• Challenge: How many lines in the entries below contain the string "tuplet"? Reply with the number alone.

• Provided data:
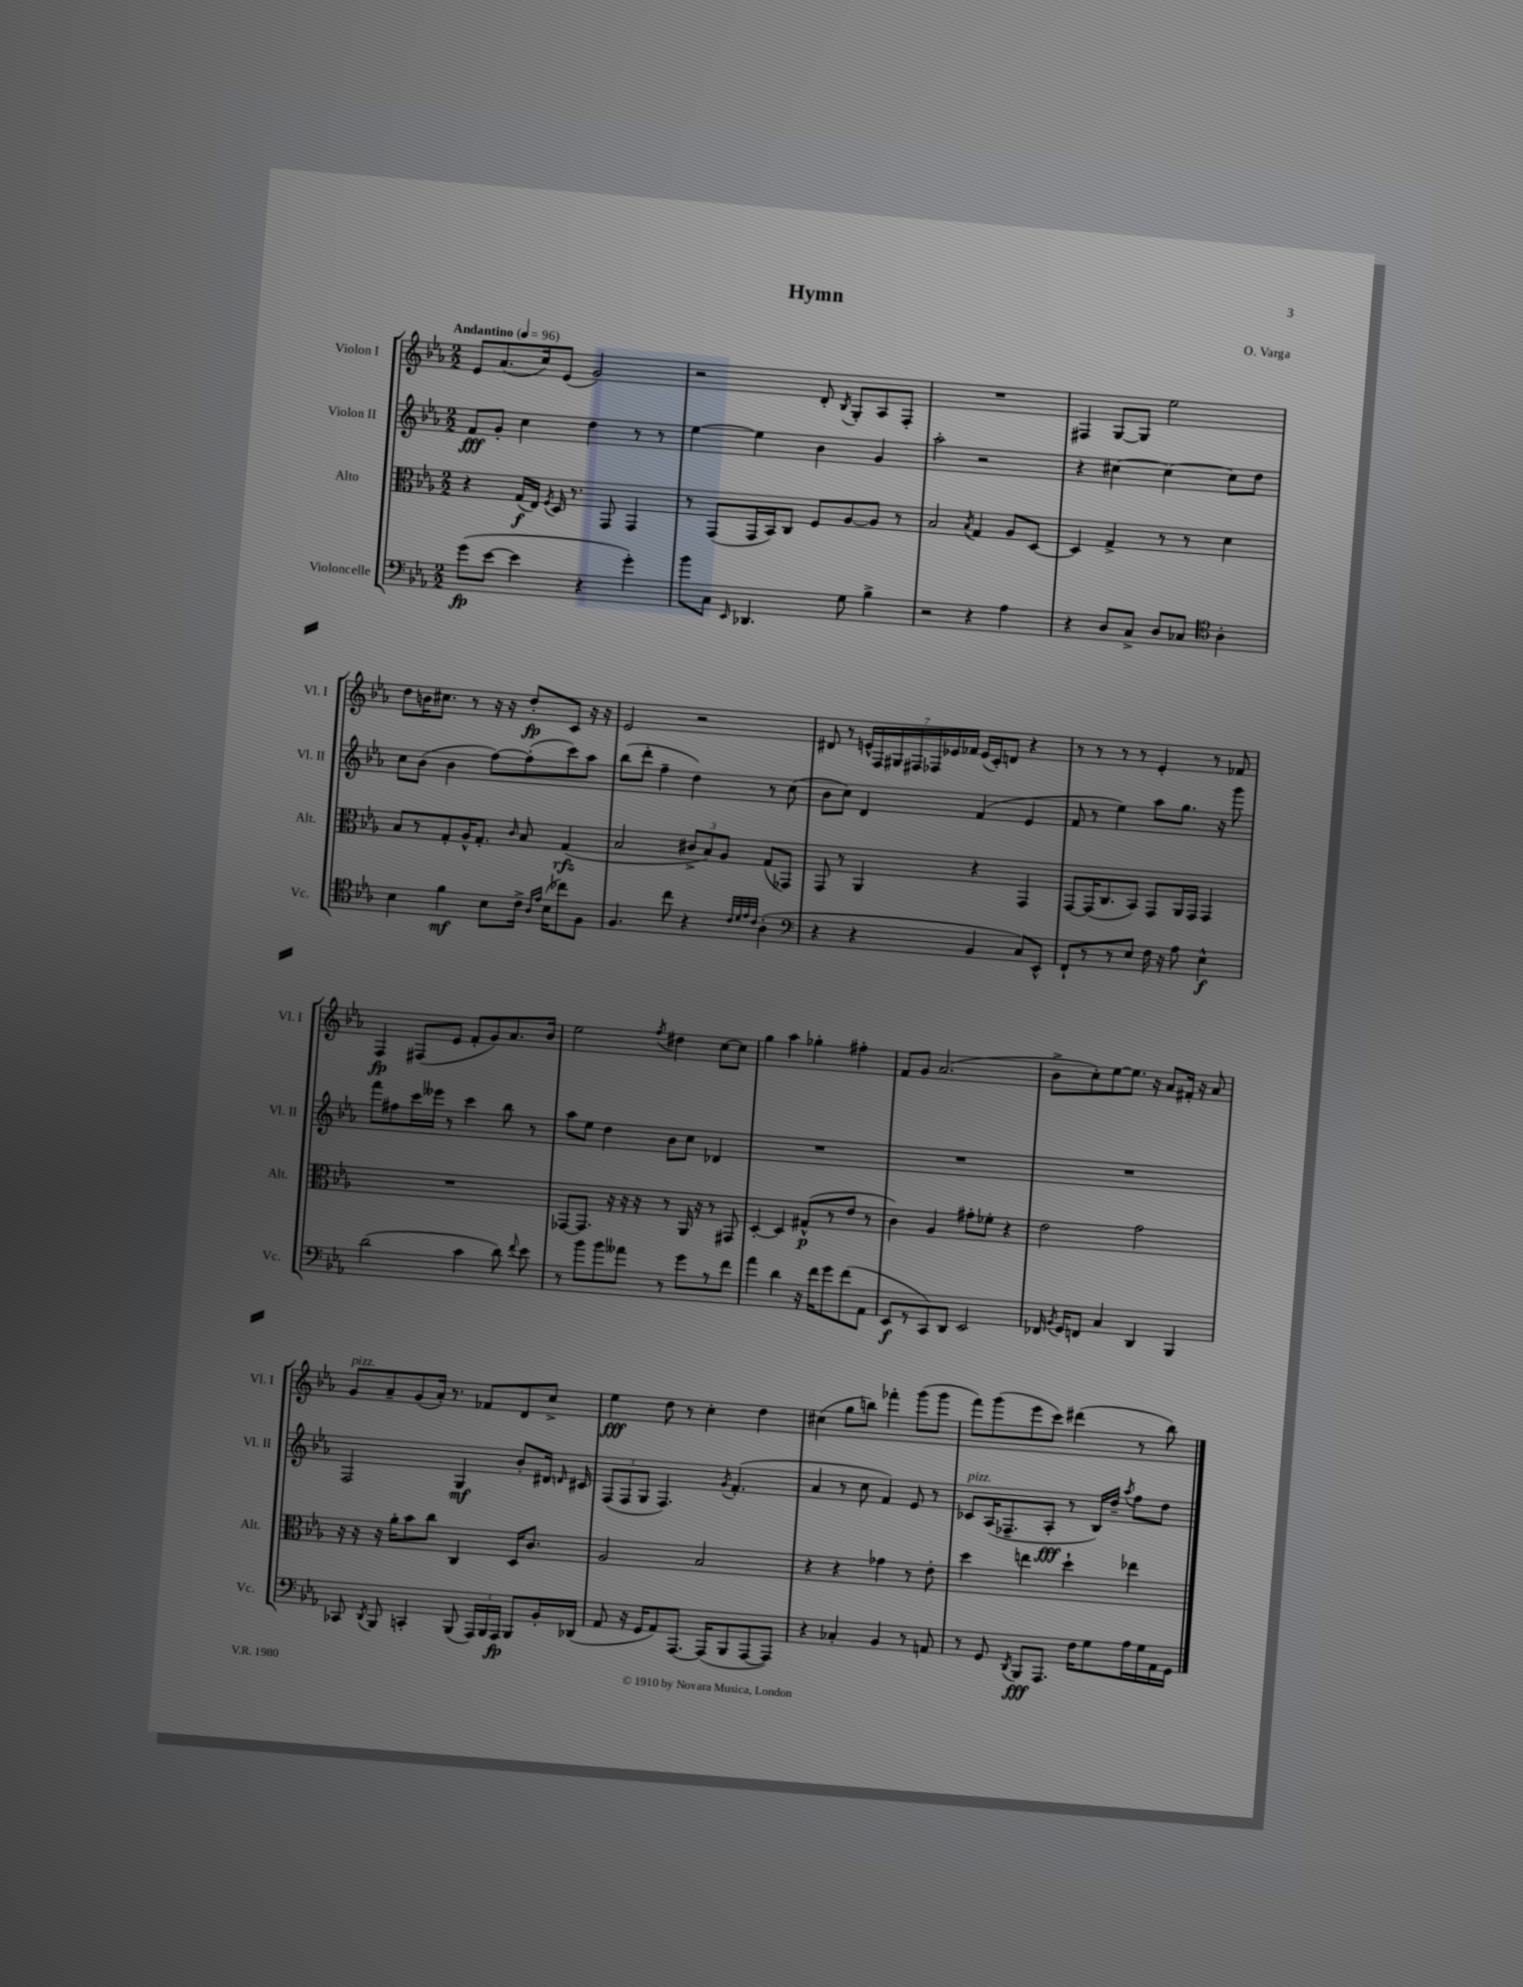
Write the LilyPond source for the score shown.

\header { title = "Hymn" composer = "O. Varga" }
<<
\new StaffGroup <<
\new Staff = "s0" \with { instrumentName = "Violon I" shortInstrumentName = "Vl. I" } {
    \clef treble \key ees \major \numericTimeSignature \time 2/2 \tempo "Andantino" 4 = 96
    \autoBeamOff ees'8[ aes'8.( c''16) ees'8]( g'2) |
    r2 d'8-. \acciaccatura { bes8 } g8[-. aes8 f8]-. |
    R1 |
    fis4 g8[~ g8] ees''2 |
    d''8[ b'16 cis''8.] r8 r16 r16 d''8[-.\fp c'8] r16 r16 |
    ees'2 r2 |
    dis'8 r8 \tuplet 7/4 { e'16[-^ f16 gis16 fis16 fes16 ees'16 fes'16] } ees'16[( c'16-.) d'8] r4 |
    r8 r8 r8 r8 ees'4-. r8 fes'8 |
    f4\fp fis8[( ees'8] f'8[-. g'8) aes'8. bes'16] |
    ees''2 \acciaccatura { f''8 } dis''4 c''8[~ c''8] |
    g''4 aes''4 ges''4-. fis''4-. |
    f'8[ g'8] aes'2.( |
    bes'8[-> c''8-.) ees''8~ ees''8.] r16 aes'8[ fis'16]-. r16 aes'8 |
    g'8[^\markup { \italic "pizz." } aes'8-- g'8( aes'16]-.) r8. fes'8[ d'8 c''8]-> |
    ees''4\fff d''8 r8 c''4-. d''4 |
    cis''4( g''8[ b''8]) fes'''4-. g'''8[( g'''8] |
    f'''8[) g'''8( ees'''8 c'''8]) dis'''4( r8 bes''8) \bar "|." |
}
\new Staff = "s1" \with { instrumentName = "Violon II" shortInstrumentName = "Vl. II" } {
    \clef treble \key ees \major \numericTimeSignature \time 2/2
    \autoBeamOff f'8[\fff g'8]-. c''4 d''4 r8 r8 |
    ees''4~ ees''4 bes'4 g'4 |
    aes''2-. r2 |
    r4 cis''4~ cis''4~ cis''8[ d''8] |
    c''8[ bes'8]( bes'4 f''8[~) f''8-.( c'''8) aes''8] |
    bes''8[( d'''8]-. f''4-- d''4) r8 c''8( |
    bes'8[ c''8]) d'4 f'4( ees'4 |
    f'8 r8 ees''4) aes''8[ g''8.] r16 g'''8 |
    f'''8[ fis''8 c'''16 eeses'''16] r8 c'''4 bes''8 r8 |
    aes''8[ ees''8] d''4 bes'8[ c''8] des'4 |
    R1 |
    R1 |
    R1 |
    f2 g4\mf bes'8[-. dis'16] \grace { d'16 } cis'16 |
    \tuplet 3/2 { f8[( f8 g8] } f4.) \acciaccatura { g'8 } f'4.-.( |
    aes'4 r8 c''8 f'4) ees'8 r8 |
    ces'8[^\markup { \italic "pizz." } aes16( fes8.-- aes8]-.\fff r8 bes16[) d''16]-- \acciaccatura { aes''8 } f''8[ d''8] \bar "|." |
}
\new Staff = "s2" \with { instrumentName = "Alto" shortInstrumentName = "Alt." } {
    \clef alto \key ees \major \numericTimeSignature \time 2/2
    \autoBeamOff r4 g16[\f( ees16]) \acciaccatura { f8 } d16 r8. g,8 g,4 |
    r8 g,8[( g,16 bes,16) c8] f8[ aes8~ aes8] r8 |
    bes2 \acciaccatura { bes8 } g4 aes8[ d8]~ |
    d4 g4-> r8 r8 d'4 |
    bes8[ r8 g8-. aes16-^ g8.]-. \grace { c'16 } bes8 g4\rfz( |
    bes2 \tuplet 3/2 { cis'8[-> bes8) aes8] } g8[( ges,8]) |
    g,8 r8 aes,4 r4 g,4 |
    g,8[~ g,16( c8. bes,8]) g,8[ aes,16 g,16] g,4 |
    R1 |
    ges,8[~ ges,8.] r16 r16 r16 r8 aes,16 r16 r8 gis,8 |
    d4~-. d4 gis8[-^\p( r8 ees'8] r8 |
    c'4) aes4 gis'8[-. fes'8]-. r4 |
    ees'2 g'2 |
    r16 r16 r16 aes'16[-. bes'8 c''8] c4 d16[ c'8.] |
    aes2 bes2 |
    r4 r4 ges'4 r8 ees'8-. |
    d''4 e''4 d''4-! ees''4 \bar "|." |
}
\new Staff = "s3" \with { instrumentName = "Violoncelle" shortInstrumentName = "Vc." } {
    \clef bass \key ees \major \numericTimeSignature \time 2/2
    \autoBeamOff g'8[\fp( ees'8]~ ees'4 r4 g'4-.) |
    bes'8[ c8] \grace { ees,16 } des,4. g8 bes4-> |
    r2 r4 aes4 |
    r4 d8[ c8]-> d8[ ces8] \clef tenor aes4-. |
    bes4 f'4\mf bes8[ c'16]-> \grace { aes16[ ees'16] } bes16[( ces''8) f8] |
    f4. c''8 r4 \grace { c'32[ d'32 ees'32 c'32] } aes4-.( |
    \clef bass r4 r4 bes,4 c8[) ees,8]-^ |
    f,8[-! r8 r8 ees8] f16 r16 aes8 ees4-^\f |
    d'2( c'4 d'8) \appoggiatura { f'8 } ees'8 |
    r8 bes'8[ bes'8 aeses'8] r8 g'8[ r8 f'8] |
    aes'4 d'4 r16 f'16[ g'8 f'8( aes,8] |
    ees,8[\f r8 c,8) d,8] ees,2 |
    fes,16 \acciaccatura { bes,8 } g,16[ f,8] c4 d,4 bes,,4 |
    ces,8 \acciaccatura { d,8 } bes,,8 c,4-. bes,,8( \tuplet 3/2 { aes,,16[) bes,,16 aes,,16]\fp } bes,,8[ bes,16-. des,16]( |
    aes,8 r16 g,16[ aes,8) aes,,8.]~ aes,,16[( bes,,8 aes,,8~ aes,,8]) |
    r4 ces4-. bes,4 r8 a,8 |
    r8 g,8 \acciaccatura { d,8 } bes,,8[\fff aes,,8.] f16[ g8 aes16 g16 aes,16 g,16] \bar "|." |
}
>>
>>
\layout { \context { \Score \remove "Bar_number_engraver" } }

• Exercise solution: 4